The task:
Find every line in the records below that holds the word "rectangle" and copy it.

Exercise material:
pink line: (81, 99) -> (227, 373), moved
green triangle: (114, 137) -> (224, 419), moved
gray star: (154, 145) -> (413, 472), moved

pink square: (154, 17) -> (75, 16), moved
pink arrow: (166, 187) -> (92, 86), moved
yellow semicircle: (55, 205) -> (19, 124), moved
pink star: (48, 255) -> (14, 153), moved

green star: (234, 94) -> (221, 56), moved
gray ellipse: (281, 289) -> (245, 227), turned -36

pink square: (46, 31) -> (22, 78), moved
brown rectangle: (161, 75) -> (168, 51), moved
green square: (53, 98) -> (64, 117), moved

--

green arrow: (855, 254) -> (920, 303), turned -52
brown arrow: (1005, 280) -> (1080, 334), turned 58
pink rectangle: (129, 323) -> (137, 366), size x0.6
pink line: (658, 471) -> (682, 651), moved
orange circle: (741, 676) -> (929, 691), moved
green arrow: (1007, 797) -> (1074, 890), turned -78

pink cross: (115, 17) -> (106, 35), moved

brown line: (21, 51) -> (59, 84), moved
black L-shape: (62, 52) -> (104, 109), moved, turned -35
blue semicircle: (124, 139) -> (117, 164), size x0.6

Task solution:
brown rectangle: (161, 75) -> (168, 51), moved
pink rectangle: (129, 323) -> (137, 366), size x0.6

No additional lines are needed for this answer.